* _THE PROBLEM_
Given the entries that follow, write out exactly the lines starting at the one containing "green cross: (66, 40) -> (82, 50), turned -30" and ending at the one containing "red trapezoid: (476, 285)", both ends included, and only those.

START SUPPLIED ENTRIES

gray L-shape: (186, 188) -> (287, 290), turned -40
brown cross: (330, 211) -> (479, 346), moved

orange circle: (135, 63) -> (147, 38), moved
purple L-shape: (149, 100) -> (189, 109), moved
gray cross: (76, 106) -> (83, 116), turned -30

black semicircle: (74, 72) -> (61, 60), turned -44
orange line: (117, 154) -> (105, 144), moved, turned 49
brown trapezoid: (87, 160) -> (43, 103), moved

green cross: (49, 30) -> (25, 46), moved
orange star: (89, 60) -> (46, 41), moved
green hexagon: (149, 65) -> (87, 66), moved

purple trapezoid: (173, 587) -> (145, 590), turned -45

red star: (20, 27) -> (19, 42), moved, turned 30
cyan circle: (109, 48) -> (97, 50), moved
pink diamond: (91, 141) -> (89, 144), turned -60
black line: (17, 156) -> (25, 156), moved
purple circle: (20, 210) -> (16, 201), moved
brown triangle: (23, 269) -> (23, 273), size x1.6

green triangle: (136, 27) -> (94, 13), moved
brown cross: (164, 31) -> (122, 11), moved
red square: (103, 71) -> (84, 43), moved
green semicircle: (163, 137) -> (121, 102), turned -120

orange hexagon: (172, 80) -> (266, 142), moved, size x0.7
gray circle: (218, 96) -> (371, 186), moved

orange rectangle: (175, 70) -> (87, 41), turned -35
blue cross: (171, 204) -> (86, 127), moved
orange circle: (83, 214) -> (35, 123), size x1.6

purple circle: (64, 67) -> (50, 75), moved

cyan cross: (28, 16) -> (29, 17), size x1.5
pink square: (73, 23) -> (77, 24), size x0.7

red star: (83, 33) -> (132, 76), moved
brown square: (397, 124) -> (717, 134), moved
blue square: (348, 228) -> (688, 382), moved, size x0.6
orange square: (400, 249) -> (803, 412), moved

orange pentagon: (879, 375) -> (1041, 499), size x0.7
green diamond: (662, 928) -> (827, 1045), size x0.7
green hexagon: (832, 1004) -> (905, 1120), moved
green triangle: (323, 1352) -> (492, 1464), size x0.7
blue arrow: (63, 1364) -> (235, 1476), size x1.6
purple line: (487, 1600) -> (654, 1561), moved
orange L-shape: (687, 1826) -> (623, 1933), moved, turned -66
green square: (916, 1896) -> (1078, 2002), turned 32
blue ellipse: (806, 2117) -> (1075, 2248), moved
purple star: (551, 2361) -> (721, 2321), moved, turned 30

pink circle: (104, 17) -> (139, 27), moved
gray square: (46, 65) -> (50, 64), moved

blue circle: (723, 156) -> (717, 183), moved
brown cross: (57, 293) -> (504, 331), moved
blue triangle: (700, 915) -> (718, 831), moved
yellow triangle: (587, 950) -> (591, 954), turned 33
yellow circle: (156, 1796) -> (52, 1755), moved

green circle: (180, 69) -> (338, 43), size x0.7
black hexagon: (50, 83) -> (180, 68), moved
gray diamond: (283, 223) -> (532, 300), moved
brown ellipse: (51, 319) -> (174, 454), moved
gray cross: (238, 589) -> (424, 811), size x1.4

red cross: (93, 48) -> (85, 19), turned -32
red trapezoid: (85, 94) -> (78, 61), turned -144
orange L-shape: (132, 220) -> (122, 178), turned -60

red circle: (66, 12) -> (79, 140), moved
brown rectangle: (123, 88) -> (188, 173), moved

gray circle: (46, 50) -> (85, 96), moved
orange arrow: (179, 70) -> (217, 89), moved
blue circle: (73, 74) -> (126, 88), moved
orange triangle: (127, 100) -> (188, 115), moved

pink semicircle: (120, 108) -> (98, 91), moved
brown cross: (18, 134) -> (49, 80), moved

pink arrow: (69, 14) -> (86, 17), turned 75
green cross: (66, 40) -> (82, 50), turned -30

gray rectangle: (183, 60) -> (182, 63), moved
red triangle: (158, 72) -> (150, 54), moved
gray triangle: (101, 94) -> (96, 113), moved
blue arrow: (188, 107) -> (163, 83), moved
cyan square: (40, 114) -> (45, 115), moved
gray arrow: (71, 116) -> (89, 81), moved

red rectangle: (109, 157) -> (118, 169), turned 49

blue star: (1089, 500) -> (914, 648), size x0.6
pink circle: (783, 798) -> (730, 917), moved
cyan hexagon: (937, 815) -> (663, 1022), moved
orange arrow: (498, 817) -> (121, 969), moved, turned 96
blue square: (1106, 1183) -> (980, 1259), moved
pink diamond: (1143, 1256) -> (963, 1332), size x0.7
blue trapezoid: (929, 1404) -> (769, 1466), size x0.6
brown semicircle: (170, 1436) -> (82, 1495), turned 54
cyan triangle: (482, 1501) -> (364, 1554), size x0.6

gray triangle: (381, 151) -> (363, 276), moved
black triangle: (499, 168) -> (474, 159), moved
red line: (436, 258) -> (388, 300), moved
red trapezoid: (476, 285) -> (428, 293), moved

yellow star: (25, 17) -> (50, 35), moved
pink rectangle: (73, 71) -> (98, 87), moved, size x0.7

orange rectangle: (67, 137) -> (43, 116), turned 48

END SUPPLIED ENTRIES

* _TASK SOLUTION_
green cross: (66, 40) -> (82, 50), turned -30

gray rectangle: (183, 60) -> (182, 63), moved
red triangle: (158, 72) -> (150, 54), moved
gray triangle: (101, 94) -> (96, 113), moved
blue arrow: (188, 107) -> (163, 83), moved
cyan square: (40, 114) -> (45, 115), moved
gray arrow: (71, 116) -> (89, 81), moved

red rectangle: (109, 157) -> (118, 169), turned 49

blue star: (1089, 500) -> (914, 648), size x0.6
pink circle: (783, 798) -> (730, 917), moved
cyan hexagon: (937, 815) -> (663, 1022), moved
orange arrow: (498, 817) -> (121, 969), moved, turned 96
blue square: (1106, 1183) -> (980, 1259), moved
pink diamond: (1143, 1256) -> (963, 1332), size x0.7
blue trapezoid: (929, 1404) -> (769, 1466), size x0.6
brown semicircle: (170, 1436) -> (82, 1495), turned 54
cyan triangle: (482, 1501) -> (364, 1554), size x0.6

gray triangle: (381, 151) -> (363, 276), moved
black triangle: (499, 168) -> (474, 159), moved
red line: (436, 258) -> (388, 300), moved
red trapezoid: (476, 285) -> (428, 293), moved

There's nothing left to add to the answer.